• ABOUT THIS EXERCISE: Only some lines are wanted. Transcribe, exactly, the lines below from the line with "(427, 609) = (586, 368): brown" up to and including the line with "(650, 654) = (761, 291): blue".

• ENTRIES SHOWN:
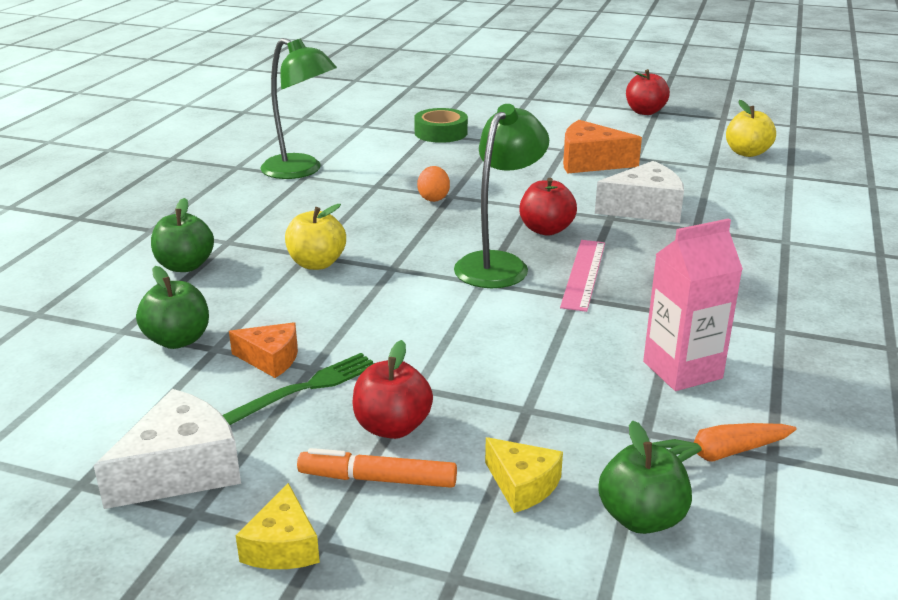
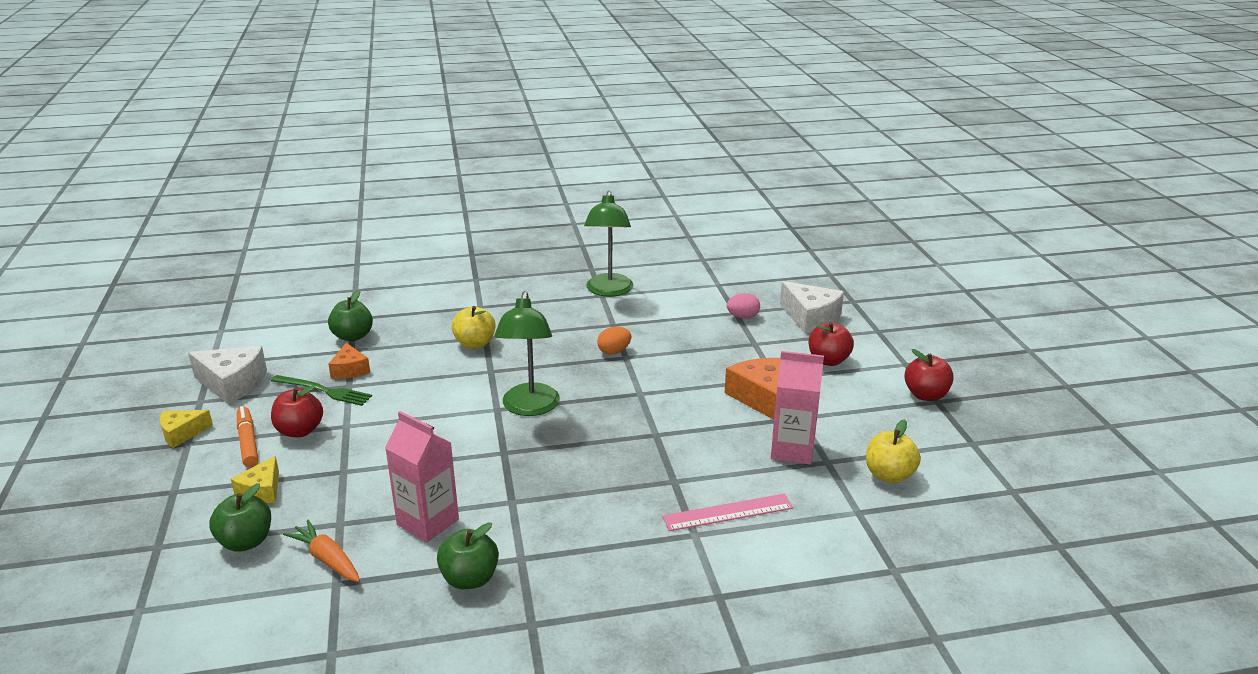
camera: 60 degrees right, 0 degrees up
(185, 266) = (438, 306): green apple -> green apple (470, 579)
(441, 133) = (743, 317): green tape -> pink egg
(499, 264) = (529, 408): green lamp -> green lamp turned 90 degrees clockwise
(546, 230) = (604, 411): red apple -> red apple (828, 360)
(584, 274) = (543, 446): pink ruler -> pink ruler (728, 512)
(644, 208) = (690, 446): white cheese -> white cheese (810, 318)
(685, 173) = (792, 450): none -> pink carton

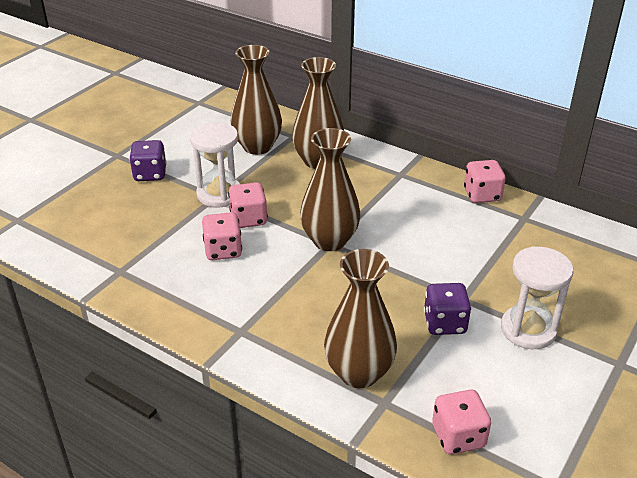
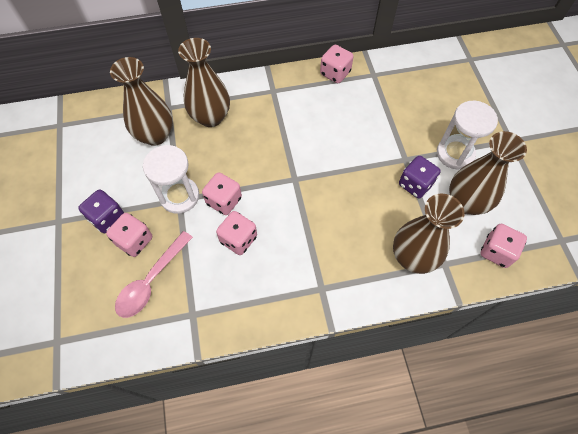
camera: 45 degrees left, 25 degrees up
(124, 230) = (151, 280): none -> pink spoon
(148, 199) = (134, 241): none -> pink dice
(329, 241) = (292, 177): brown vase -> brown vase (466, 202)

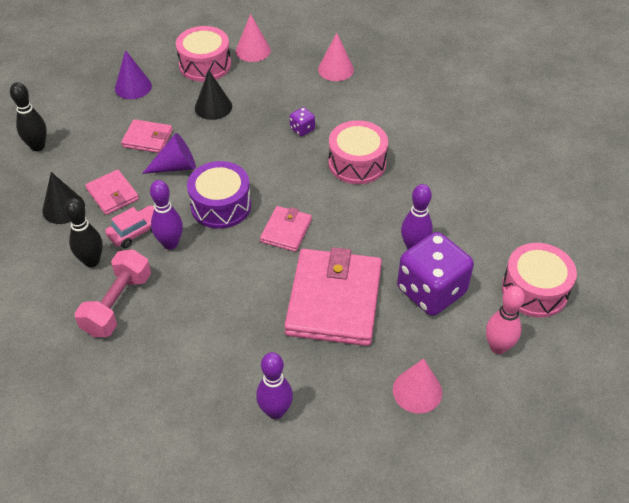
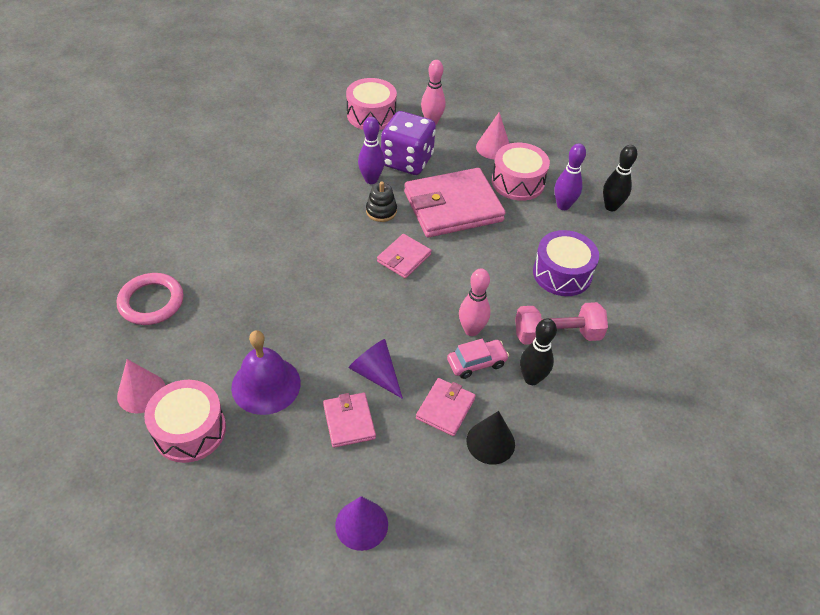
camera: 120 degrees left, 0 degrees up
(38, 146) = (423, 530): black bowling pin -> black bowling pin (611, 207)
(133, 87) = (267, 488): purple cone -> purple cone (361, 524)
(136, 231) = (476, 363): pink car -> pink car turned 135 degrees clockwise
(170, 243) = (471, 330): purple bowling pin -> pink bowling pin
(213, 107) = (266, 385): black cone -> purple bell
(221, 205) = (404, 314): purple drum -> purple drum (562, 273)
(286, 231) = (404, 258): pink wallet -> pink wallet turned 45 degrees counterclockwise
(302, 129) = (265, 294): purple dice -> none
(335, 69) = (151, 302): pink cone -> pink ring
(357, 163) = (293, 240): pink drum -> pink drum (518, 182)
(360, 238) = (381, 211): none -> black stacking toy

---

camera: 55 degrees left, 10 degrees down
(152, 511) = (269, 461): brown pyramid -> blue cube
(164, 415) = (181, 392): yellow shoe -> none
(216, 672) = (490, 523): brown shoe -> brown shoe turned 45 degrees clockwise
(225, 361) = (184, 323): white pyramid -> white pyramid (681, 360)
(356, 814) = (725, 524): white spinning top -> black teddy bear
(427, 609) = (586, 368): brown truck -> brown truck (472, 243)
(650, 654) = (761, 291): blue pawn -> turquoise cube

--

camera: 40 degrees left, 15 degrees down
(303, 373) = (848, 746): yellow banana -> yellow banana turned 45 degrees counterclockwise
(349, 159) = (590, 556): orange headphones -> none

• SOLUTION:
(427, 609) = (586, 368): brown truck -> brown truck (472, 243)
(650, 654) = (761, 291): blue pawn -> turquoise cube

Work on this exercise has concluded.